(Data entries)
______

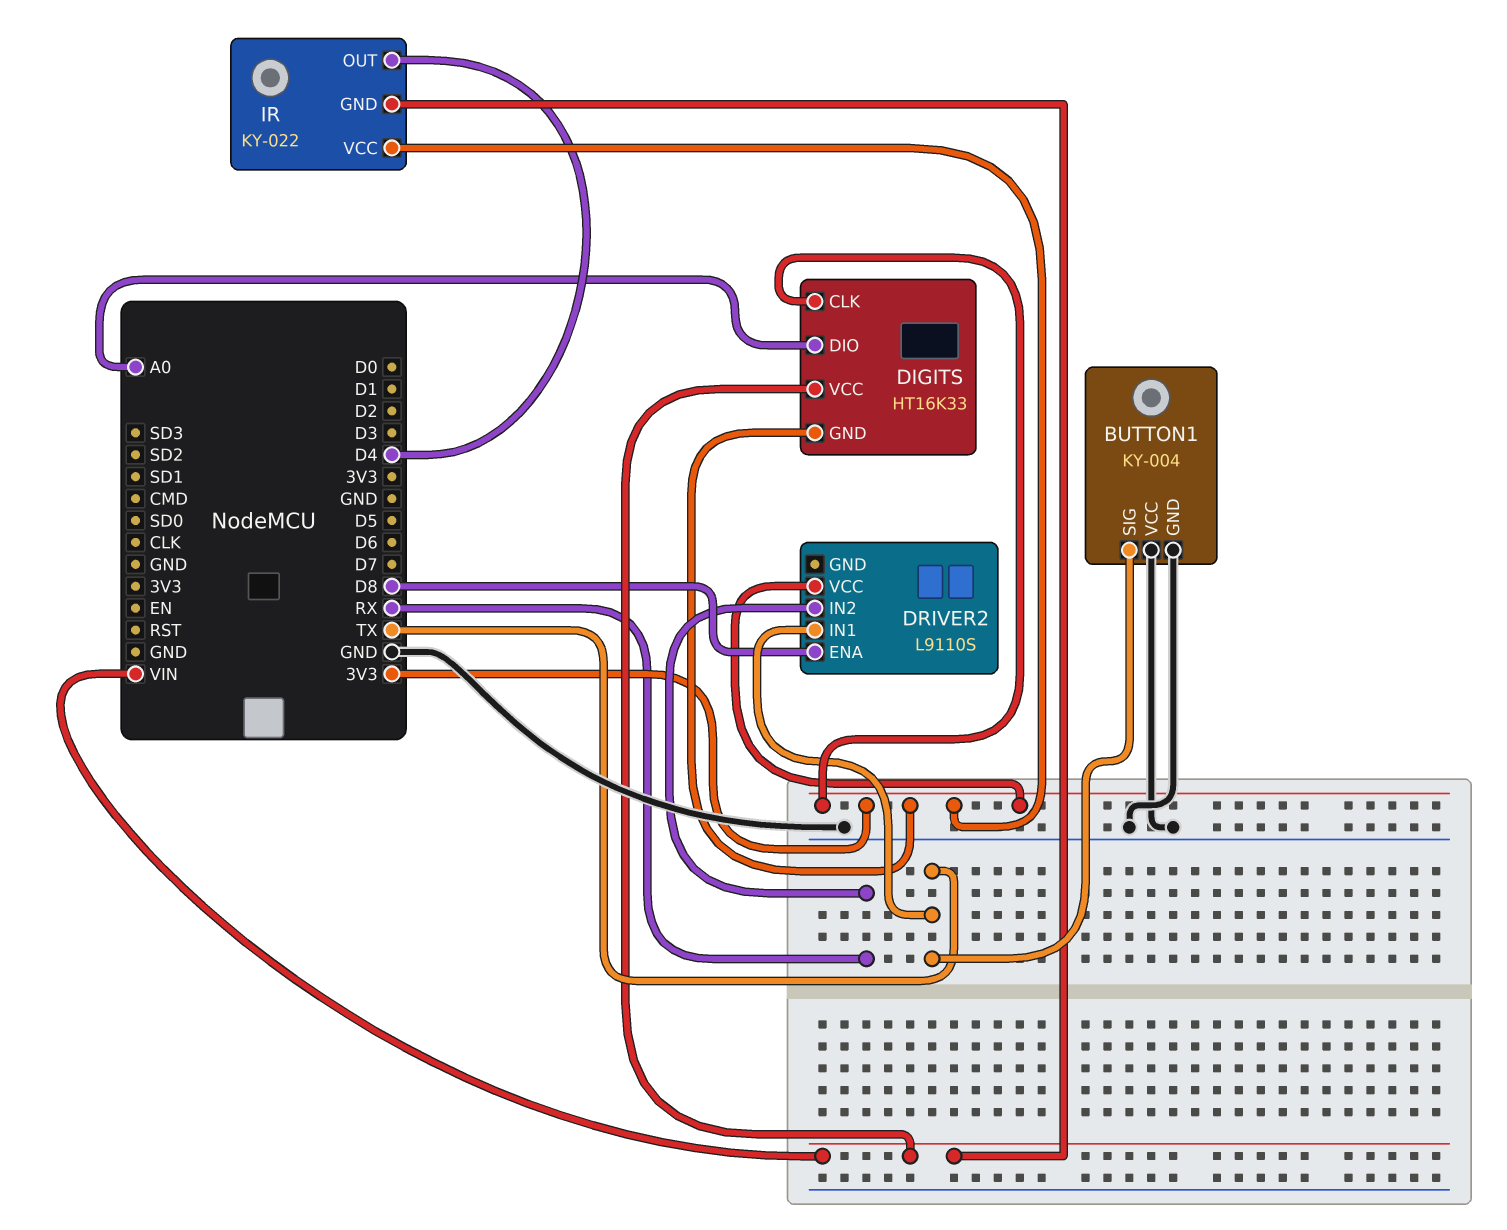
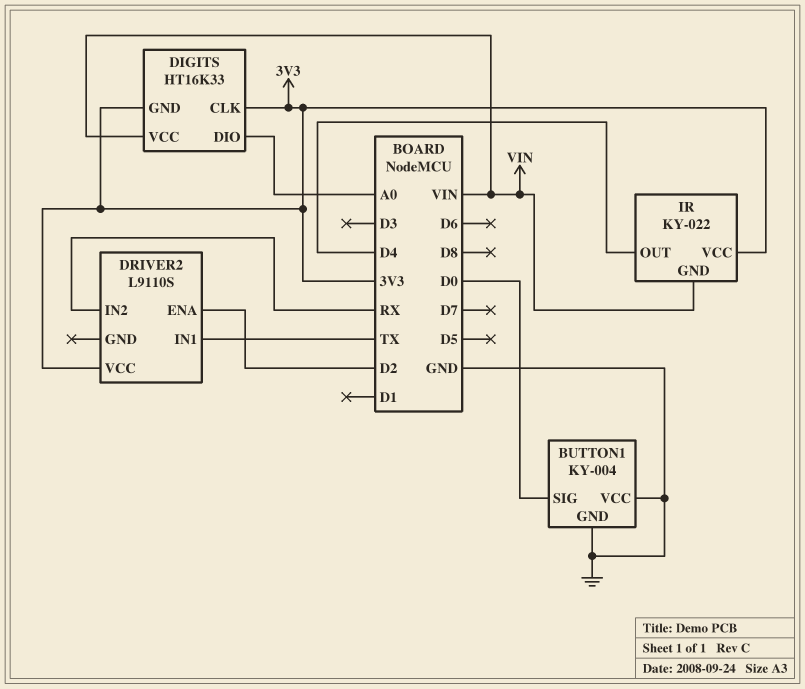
BUTTON1 pin SIG: TX -> D0
DRIVER2 pin ENA: D8 -> D2

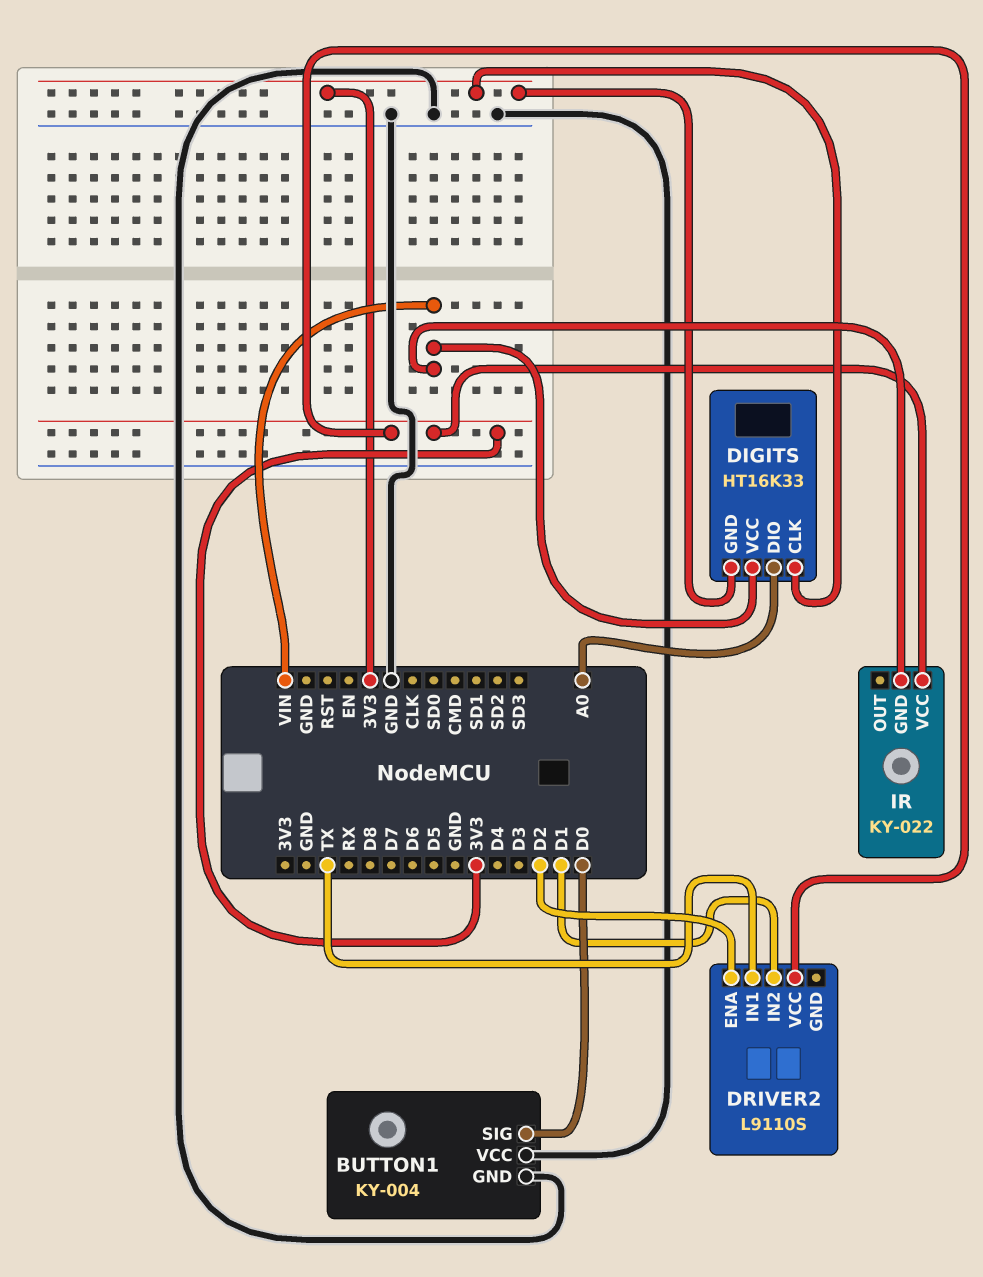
DRIVER2 pin IN2: RX -> D1
IR pin OUT: D4 -> none

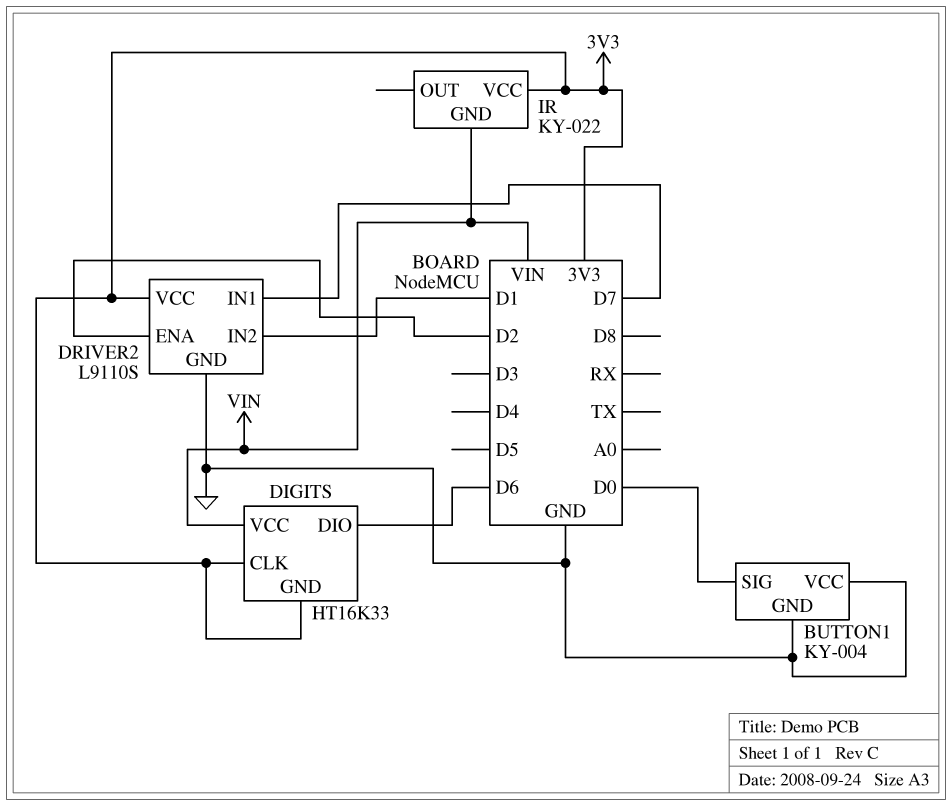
DIGITS pin DIO: A0 -> D6
DRIVER2 pin GND: none -> GND
DRIVER2 pin IN1: TX -> D7

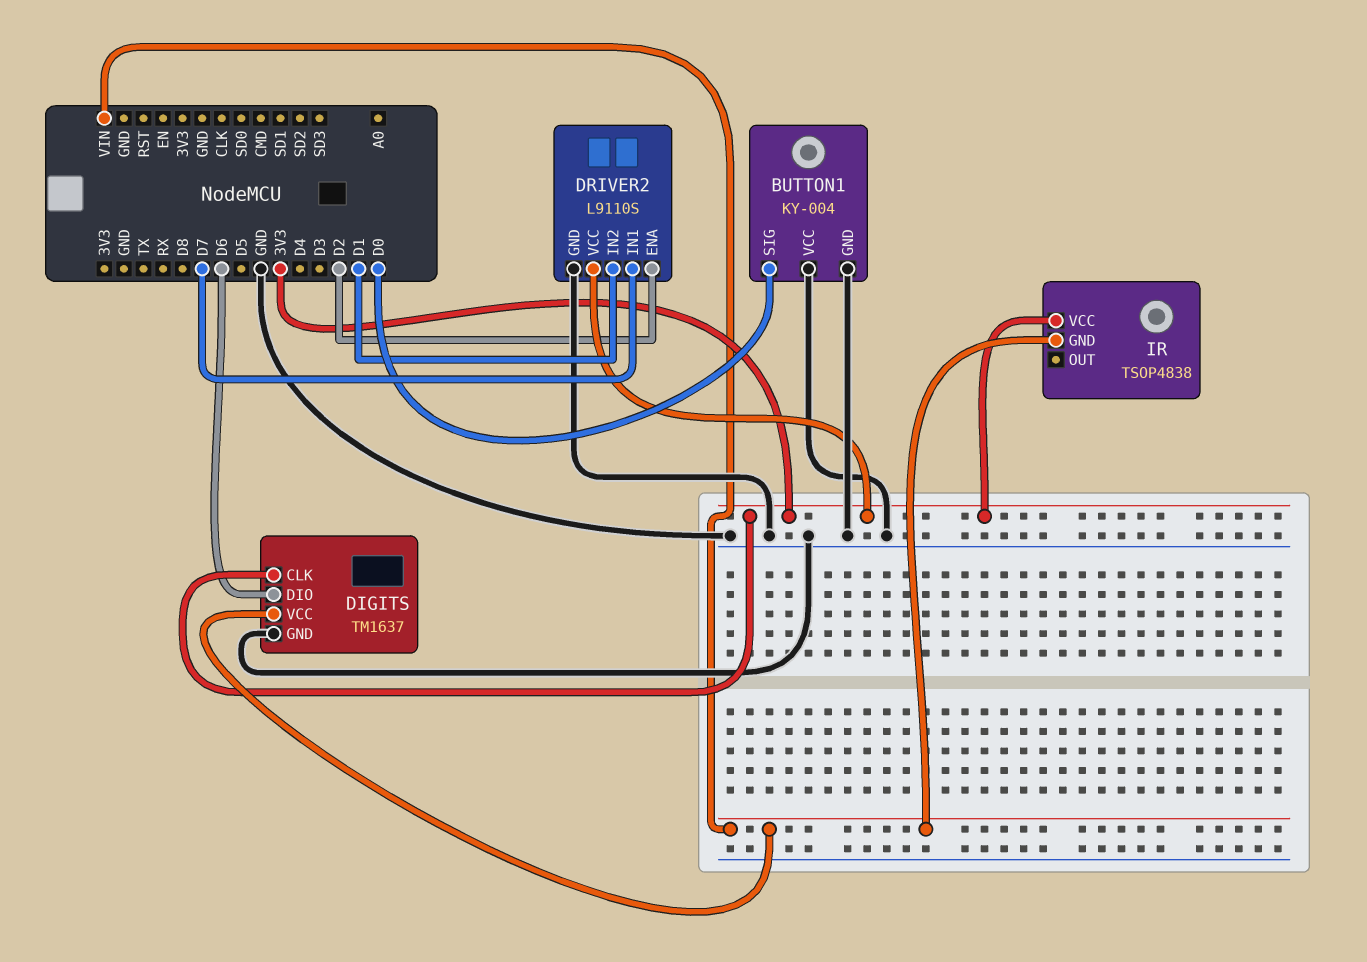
DIGITS: HT16K33 -> TM1637
DIGITS pin GND: 3V3 -> GND
IR: KY-022 -> TSOP4838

______

- **Required action**:
Search the data above and return each line in which "none" occurs.

- **Task response**:
IR pin OUT: D4 -> none
DRIVER2 pin GND: none -> GND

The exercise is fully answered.